/---

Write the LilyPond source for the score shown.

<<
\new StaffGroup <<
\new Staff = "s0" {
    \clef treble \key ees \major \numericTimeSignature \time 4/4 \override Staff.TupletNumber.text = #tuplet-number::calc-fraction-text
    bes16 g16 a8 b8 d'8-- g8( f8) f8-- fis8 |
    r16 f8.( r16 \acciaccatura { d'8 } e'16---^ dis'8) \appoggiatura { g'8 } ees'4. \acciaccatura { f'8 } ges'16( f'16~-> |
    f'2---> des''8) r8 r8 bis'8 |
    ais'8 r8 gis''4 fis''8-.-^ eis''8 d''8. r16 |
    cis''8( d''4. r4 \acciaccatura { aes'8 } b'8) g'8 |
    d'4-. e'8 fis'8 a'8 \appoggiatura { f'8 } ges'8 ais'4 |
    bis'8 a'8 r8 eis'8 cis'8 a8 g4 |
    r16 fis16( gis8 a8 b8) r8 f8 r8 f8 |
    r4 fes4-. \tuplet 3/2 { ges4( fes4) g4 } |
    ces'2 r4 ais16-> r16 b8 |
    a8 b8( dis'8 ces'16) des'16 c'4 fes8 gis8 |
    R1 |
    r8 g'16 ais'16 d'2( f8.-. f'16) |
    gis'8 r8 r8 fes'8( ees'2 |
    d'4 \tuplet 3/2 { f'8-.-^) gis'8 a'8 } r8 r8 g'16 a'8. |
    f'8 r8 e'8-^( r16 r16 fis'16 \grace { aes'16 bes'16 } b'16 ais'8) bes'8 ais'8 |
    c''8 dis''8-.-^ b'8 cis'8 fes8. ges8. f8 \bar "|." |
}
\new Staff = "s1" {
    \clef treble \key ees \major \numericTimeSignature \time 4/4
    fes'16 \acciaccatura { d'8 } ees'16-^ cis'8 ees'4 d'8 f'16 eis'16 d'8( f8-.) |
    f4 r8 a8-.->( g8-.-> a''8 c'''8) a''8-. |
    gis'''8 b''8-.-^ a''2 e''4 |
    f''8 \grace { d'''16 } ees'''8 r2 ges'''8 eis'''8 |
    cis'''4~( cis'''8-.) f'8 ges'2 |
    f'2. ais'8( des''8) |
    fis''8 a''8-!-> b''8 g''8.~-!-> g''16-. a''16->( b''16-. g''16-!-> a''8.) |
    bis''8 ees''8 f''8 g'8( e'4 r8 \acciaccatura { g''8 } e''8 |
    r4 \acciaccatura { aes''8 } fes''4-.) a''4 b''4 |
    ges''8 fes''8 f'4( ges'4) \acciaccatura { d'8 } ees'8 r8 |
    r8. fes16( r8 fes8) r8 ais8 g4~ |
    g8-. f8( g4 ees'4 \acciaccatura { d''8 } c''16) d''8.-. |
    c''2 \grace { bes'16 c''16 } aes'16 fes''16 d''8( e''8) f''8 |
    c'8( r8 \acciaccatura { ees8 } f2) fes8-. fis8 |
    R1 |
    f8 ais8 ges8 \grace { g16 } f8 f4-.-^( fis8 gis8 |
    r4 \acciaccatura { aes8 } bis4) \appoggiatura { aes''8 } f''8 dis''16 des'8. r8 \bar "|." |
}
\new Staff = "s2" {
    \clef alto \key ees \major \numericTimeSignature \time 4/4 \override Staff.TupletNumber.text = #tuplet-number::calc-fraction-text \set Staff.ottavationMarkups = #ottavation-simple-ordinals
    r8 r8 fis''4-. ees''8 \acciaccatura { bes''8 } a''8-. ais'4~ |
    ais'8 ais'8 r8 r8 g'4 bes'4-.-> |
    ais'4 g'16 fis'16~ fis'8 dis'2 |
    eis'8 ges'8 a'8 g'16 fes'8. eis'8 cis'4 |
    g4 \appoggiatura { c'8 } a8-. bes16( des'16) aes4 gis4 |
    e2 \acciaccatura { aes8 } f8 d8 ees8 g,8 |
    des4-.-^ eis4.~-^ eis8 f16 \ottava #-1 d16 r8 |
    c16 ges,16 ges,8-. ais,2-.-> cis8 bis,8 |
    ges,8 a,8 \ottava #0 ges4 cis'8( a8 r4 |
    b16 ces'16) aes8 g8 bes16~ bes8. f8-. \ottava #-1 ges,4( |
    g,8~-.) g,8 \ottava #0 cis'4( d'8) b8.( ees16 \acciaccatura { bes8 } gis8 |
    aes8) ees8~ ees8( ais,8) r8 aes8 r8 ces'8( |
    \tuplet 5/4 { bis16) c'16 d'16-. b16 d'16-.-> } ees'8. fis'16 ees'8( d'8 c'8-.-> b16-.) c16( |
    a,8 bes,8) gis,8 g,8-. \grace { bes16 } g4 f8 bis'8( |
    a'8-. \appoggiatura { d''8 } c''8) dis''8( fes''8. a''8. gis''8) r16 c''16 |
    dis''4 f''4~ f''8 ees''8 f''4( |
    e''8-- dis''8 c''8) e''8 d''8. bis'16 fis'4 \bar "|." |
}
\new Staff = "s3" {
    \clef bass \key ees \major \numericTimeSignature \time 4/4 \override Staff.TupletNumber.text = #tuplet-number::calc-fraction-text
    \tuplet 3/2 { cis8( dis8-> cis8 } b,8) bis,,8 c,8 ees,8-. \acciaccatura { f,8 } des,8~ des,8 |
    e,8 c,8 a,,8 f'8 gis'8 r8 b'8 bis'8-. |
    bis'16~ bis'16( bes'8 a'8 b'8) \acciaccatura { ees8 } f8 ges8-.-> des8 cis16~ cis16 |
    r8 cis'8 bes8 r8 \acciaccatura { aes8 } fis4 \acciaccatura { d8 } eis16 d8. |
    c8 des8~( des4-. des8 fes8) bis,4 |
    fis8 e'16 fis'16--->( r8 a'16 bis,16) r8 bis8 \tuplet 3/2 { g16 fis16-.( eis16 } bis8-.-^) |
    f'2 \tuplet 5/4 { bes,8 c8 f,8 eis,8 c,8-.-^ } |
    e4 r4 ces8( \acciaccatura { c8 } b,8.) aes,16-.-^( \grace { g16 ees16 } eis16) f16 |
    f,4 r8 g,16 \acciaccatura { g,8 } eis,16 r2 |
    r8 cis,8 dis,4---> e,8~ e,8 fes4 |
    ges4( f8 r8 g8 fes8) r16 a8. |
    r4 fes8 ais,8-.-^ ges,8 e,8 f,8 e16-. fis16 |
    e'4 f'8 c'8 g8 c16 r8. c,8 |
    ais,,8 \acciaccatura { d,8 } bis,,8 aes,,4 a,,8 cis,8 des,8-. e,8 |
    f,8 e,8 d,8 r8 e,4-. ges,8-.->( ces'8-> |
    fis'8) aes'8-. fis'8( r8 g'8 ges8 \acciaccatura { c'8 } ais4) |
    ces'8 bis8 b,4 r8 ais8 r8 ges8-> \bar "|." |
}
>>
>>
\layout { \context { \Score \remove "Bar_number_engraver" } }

\---

Return every line of the listing above that contains the string "TupletNumber".

## FINAL RESULT
    \clef treble \key ees \major \numericTimeSignature \time 4/4 \override Staff.TupletNumber.text = #tuplet-number::calc-fraction-text
    \clef alto \key ees \major \numericTimeSignature \time 4/4 \override Staff.TupletNumber.text = #tuplet-number::calc-fraction-text \set Staff.ottavationMarkups = #ottavation-simple-ordinals
    \clef bass \key ees \major \numericTimeSignature \time 4/4 \override Staff.TupletNumber.text = #tuplet-number::calc-fraction-text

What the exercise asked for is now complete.